REQUIRED WORK: Give again, word for word, each line below starting at the one that contains "grey phone: 2 -> 1" and ending at the one that contains "red pear: 7 -> 5".

SOURCE MATERIAL:
---

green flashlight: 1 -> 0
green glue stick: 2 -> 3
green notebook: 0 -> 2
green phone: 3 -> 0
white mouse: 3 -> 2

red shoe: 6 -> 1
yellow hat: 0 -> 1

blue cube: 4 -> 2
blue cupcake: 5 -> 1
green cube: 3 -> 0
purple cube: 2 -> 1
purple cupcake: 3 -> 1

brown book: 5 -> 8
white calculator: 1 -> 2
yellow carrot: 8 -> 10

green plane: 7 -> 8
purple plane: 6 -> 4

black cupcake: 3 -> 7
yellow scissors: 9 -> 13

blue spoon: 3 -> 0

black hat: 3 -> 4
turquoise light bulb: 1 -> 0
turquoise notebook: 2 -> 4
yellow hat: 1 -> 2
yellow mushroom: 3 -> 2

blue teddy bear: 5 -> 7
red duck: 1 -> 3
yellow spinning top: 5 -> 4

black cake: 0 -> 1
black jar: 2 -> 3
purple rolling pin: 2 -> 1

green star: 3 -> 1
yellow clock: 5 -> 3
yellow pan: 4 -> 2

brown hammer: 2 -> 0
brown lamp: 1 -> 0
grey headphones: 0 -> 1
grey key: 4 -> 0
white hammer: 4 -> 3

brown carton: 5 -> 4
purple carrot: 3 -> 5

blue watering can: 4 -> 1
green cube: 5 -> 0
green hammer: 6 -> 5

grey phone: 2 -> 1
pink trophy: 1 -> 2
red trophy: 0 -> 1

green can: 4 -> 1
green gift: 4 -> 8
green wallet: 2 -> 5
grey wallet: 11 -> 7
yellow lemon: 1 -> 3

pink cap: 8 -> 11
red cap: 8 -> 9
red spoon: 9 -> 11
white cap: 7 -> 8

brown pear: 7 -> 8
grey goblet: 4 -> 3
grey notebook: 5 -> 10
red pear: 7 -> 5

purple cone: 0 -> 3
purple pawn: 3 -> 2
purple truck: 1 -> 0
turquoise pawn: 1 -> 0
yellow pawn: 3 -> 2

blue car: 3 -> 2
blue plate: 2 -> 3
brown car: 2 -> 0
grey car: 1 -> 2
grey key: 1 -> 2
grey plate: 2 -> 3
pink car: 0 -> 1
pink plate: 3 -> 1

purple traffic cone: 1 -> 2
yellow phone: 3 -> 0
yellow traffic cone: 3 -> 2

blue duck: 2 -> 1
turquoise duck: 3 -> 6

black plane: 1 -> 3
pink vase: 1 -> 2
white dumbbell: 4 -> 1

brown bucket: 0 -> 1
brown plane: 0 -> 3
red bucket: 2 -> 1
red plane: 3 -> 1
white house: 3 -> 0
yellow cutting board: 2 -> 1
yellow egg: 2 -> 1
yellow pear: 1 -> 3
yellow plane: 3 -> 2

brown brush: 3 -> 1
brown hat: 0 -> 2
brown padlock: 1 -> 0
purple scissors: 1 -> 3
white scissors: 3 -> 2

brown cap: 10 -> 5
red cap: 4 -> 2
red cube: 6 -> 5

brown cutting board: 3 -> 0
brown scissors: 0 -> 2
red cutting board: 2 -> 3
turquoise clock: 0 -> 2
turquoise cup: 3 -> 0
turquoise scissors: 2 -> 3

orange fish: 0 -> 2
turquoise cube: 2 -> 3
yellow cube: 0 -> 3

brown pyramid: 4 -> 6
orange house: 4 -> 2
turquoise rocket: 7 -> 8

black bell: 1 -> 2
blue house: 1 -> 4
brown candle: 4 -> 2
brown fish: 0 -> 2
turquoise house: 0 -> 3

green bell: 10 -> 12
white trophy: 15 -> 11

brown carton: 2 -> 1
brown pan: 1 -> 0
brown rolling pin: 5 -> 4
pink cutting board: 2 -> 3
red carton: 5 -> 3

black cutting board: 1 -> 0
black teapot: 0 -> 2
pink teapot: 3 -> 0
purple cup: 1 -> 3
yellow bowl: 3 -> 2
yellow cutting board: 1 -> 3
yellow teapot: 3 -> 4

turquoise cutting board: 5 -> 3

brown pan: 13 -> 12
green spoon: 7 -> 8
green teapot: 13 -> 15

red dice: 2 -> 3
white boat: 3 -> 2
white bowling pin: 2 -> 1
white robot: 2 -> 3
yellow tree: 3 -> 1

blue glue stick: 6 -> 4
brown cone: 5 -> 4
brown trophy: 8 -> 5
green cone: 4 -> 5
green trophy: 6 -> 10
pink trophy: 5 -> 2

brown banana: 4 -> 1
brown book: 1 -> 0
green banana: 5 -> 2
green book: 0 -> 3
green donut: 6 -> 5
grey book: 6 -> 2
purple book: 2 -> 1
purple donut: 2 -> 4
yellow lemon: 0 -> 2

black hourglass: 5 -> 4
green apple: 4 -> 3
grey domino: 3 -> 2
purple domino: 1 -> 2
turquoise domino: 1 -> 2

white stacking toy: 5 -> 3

---

EXERCISE RESULT:
grey phone: 2 -> 1
pink trophy: 1 -> 2
red trophy: 0 -> 1

green can: 4 -> 1
green gift: 4 -> 8
green wallet: 2 -> 5
grey wallet: 11 -> 7
yellow lemon: 1 -> 3

pink cap: 8 -> 11
red cap: 8 -> 9
red spoon: 9 -> 11
white cap: 7 -> 8

brown pear: 7 -> 8
grey goblet: 4 -> 3
grey notebook: 5 -> 10
red pear: 7 -> 5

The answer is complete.